To do
Look through the data below for the line with "tan brick A9:A10", and transcribe it exactly together with each line after it up to and including the line with "red brick F4 level 2 -> none". Give nothing else.

Material for this task
▼
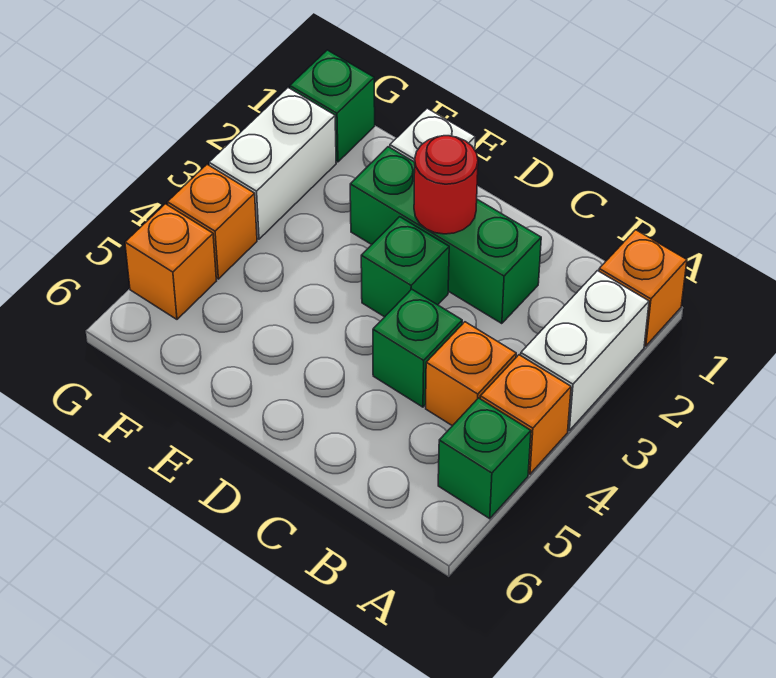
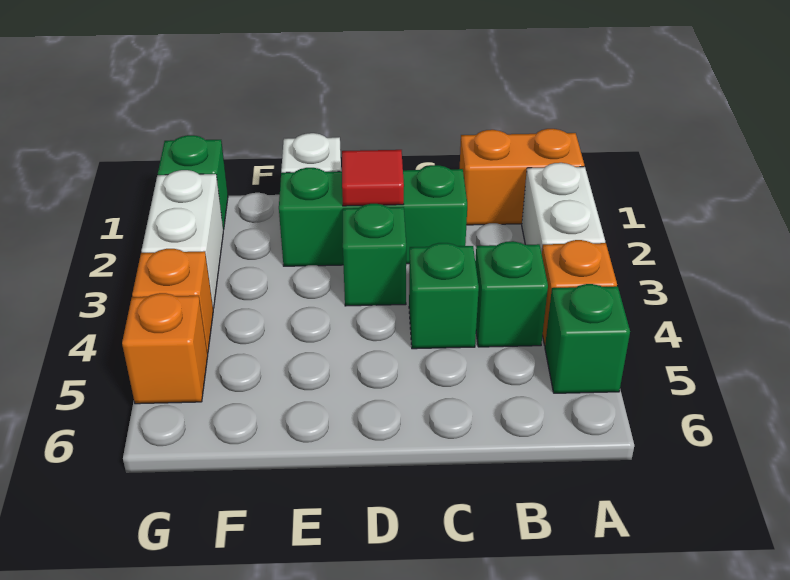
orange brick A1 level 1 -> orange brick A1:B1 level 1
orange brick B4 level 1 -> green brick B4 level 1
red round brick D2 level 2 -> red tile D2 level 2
▲
▼
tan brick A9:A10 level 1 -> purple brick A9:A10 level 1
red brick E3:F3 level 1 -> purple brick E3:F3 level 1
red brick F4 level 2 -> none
▲
▼
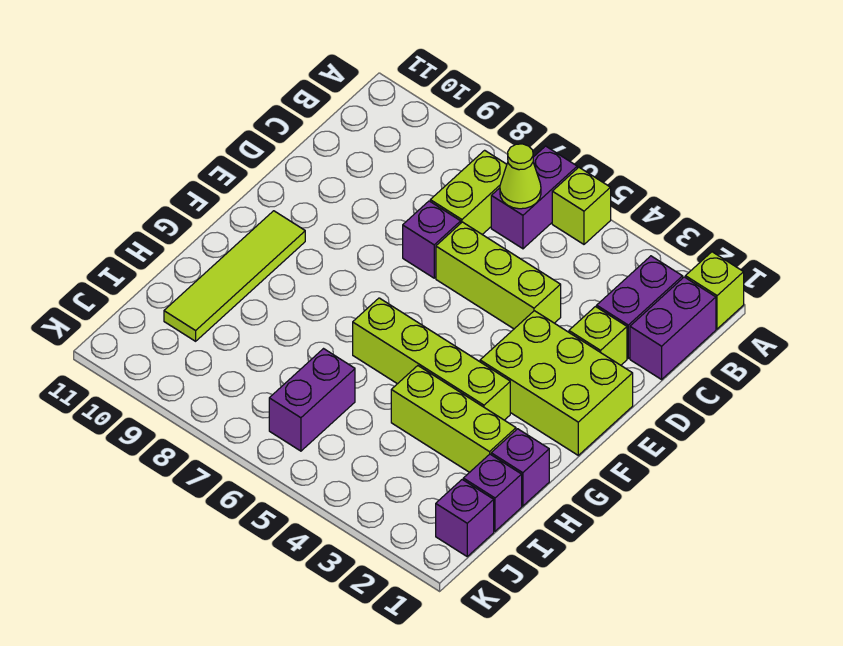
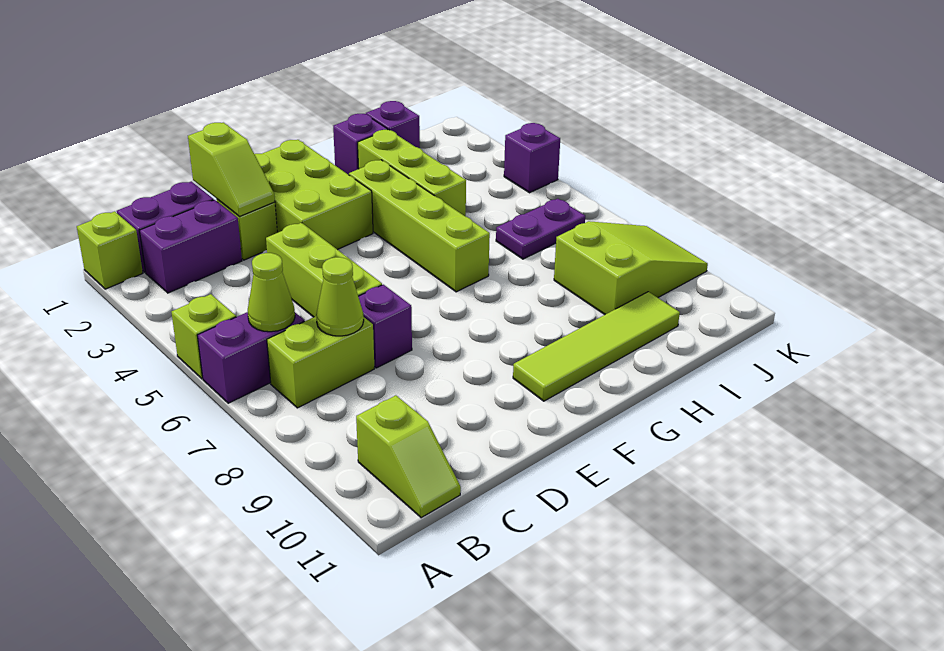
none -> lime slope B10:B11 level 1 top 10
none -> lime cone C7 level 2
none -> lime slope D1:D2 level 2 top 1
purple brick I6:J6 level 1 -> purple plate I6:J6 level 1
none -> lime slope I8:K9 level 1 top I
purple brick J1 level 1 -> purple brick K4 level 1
▲
Response area
tan brick A9:A10 level 1 -> purple brick A9:A10 level 1
red brick E3:F3 level 1 -> purple brick E3:F3 level 1
red brick F4 level 2 -> none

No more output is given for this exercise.